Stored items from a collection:
....................

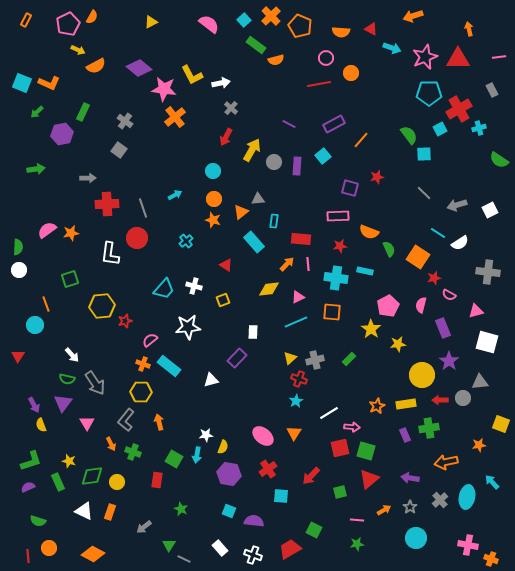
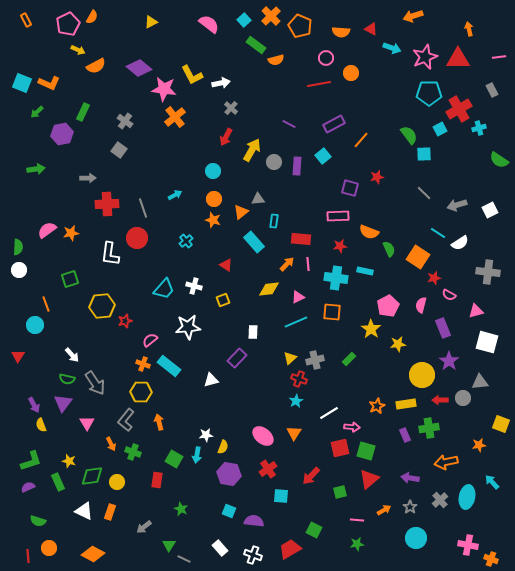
orange rectangle at (26, 20): rotated 56 degrees counterclockwise
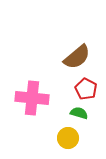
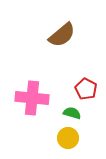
brown semicircle: moved 15 px left, 22 px up
green semicircle: moved 7 px left
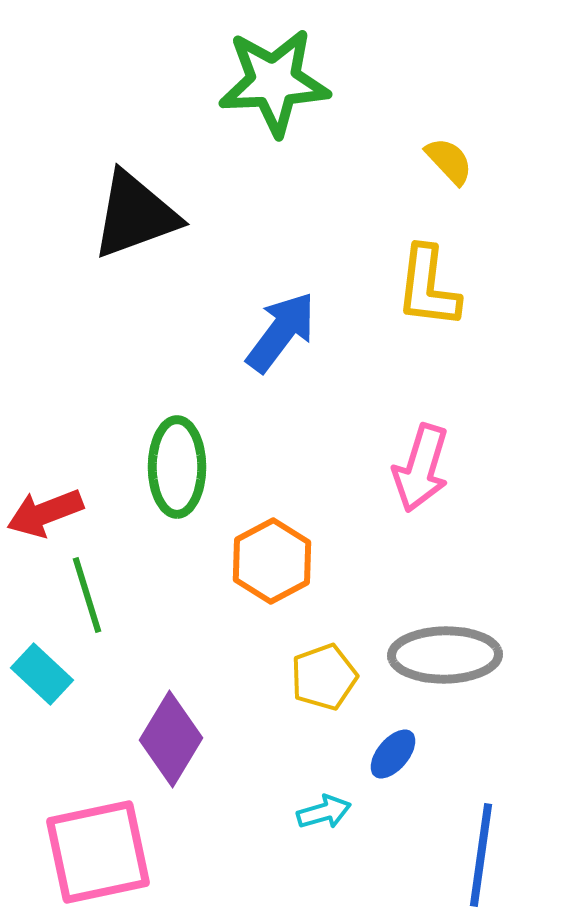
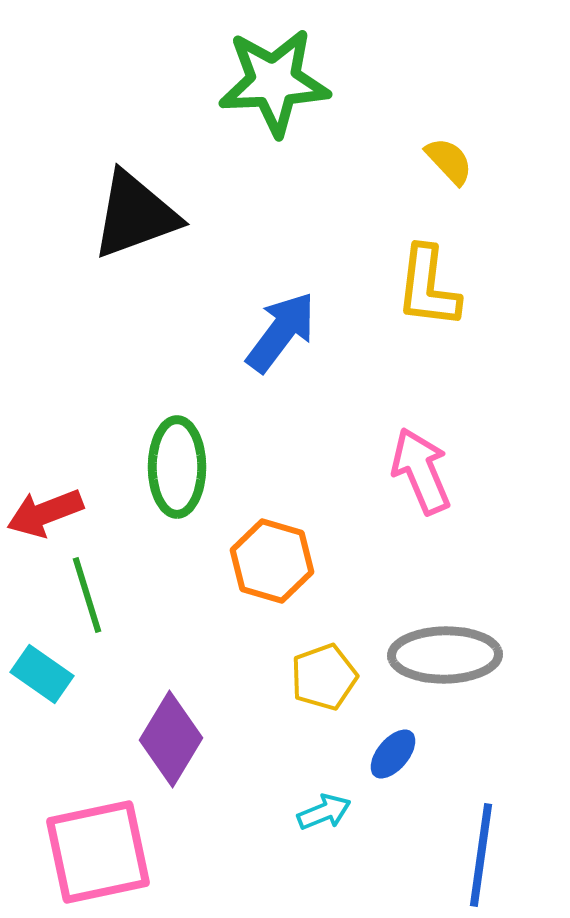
pink arrow: moved 3 px down; rotated 140 degrees clockwise
orange hexagon: rotated 16 degrees counterclockwise
cyan rectangle: rotated 8 degrees counterclockwise
cyan arrow: rotated 6 degrees counterclockwise
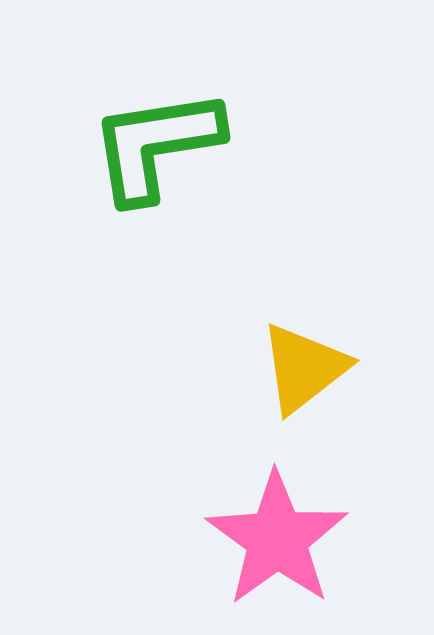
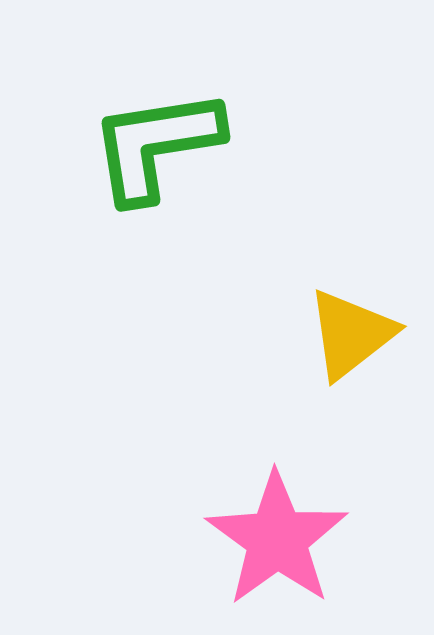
yellow triangle: moved 47 px right, 34 px up
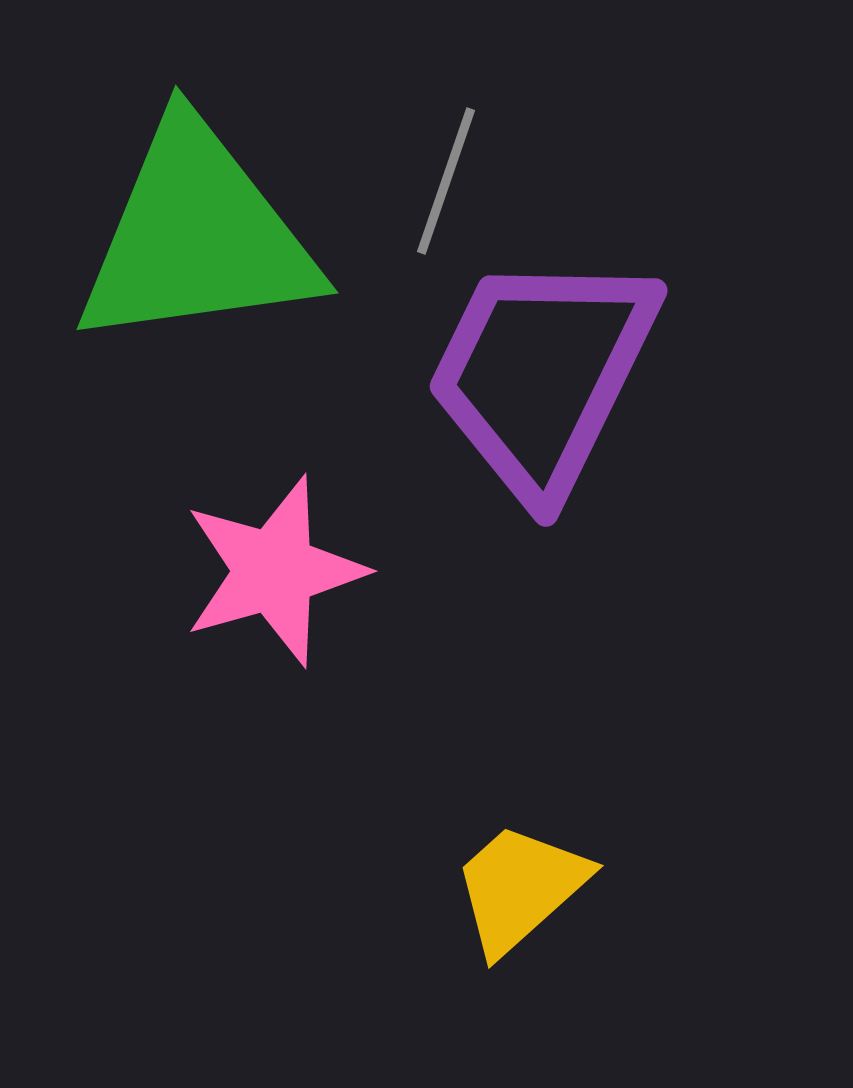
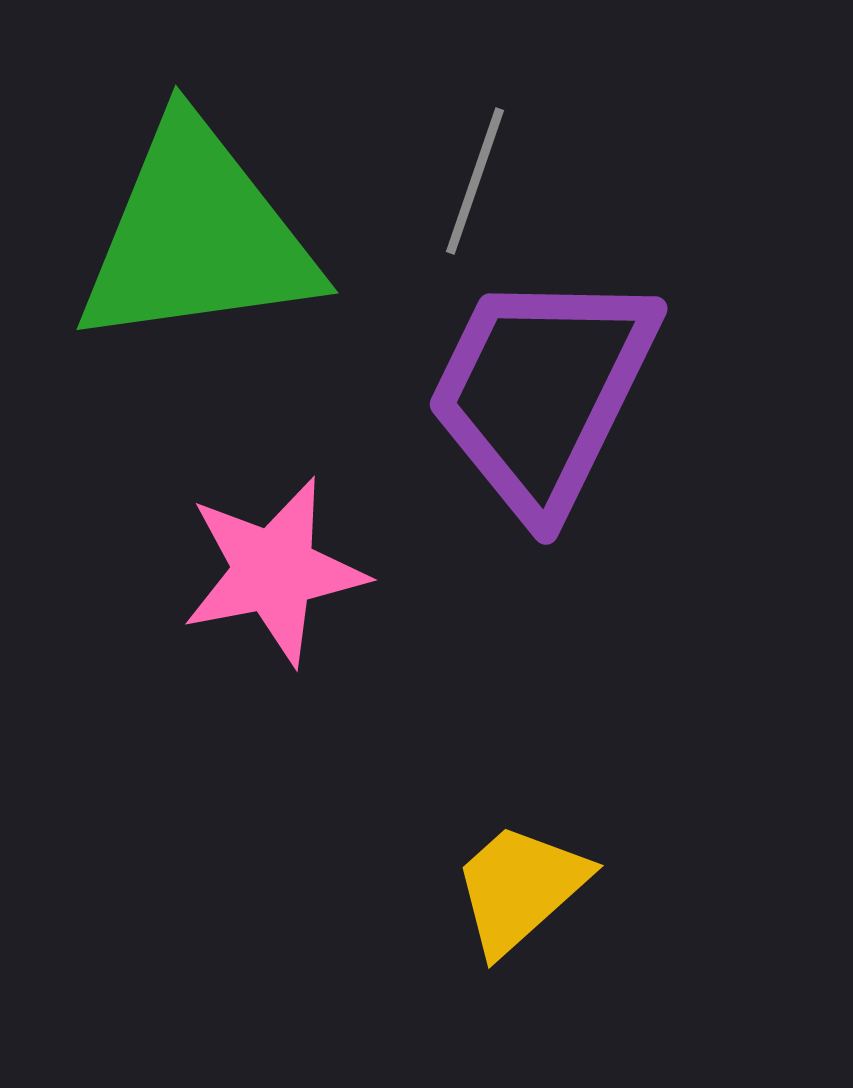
gray line: moved 29 px right
purple trapezoid: moved 18 px down
pink star: rotated 5 degrees clockwise
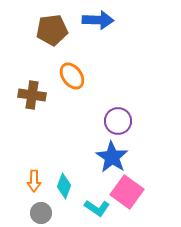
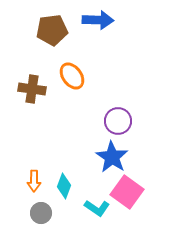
brown cross: moved 6 px up
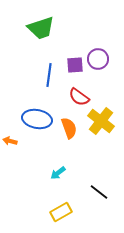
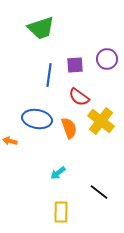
purple circle: moved 9 px right
yellow rectangle: rotated 60 degrees counterclockwise
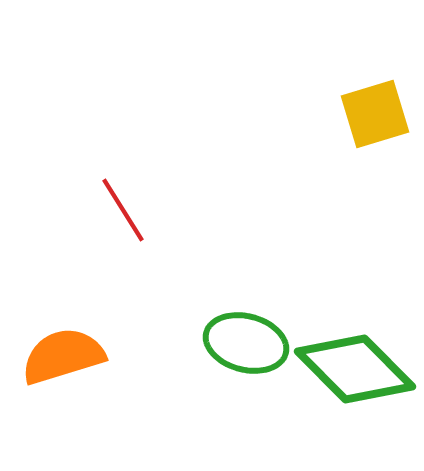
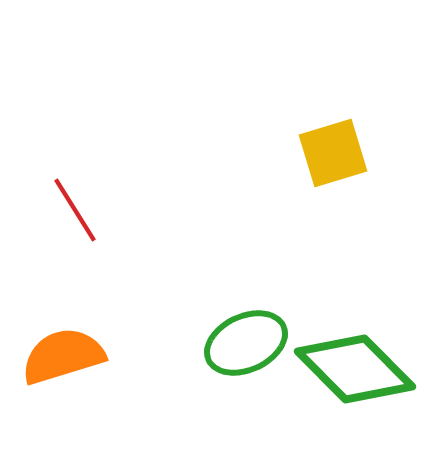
yellow square: moved 42 px left, 39 px down
red line: moved 48 px left
green ellipse: rotated 40 degrees counterclockwise
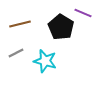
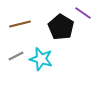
purple line: rotated 12 degrees clockwise
gray line: moved 3 px down
cyan star: moved 4 px left, 2 px up
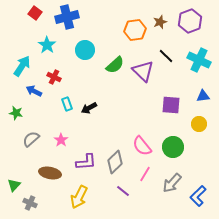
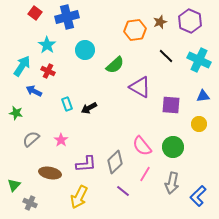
purple hexagon: rotated 15 degrees counterclockwise
purple triangle: moved 3 px left, 16 px down; rotated 15 degrees counterclockwise
red cross: moved 6 px left, 6 px up
purple L-shape: moved 2 px down
gray arrow: rotated 30 degrees counterclockwise
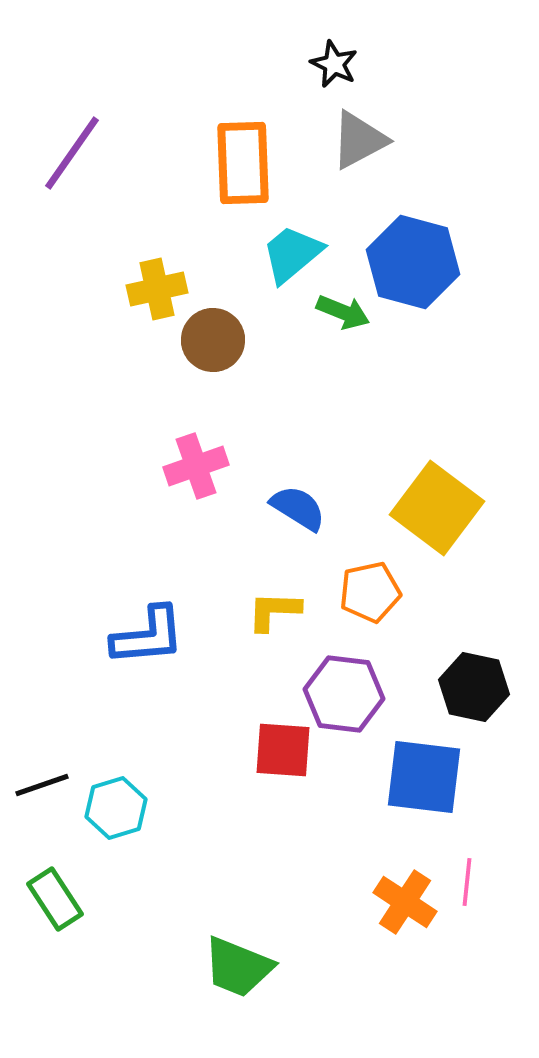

....................

**AIM OF THE EXERCISE**
The lines from the start of the records above through the line that holds "purple trapezoid: moved 18 px down" are to be copied exactly, both ends included, and no pictures are to be copied.

**RESULT FOR THIS TASK**
orange rectangle at (26, 20): rotated 56 degrees counterclockwise
brown semicircle: moved 15 px left, 22 px up
green semicircle: moved 7 px left
pink arrow: moved 3 px down; rotated 140 degrees clockwise
orange hexagon: rotated 16 degrees counterclockwise
cyan rectangle: rotated 8 degrees counterclockwise
cyan arrow: rotated 6 degrees counterclockwise
yellow triangle: moved 47 px right, 34 px up
gray line: moved 29 px right
purple trapezoid: moved 18 px down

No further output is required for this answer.